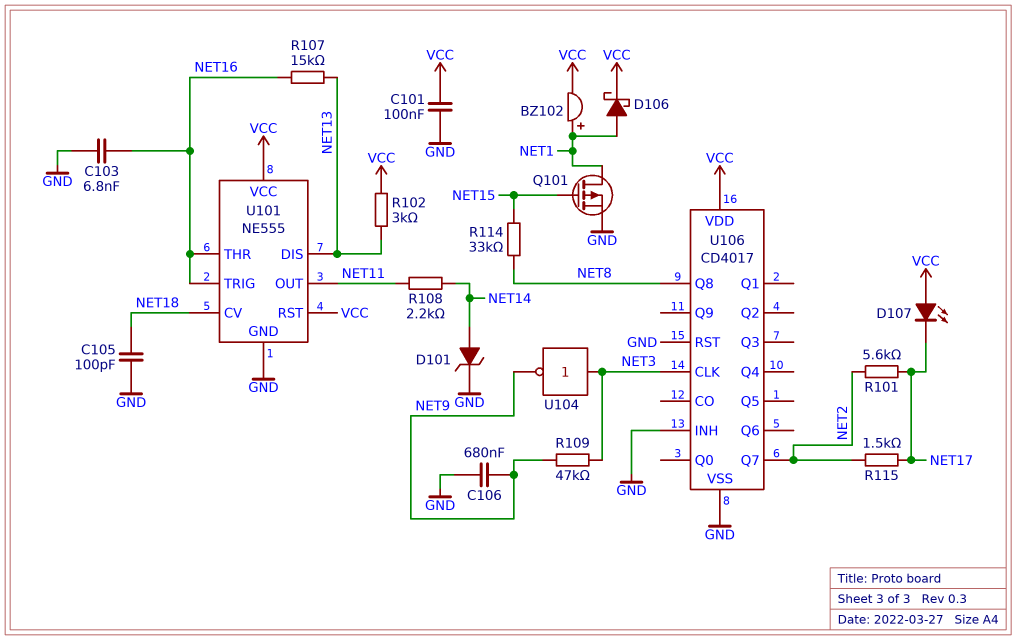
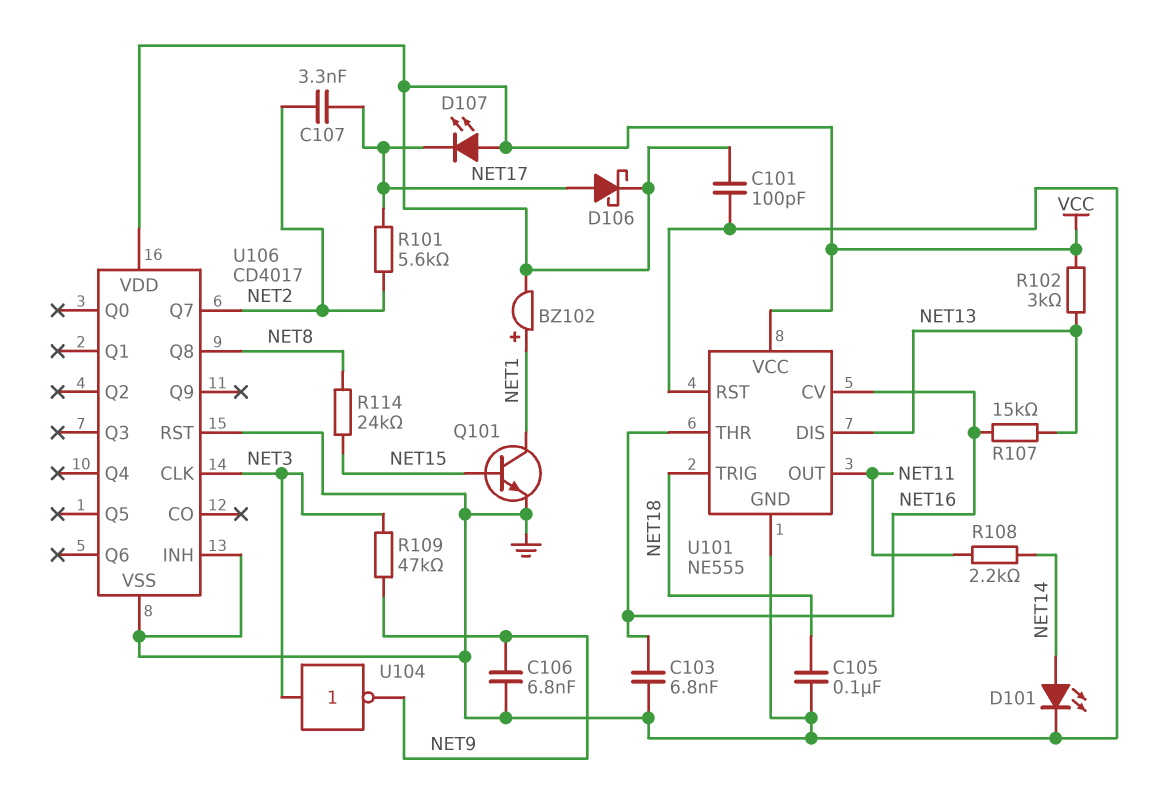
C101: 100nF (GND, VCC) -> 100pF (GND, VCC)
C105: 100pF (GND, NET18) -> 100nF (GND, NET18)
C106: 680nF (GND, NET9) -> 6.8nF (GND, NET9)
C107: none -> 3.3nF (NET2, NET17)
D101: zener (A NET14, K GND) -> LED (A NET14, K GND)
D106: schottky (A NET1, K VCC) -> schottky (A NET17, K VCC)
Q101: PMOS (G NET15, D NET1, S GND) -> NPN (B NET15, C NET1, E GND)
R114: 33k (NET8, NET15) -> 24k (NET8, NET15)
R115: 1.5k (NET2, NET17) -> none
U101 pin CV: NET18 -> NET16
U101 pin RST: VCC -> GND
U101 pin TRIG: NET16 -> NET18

--

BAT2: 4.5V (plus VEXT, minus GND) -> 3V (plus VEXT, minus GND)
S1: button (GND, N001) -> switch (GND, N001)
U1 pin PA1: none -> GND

### Exercise aim
In the listing above, transcribe exactly everything from the line containing "U101 pin CV: NET18 -> NET16" down to the line containing "U101 pin TRIG: NET16 -> NET18", including both and nothing more.

### Solution below
U101 pin CV: NET18 -> NET16
U101 pin RST: VCC -> GND
U101 pin TRIG: NET16 -> NET18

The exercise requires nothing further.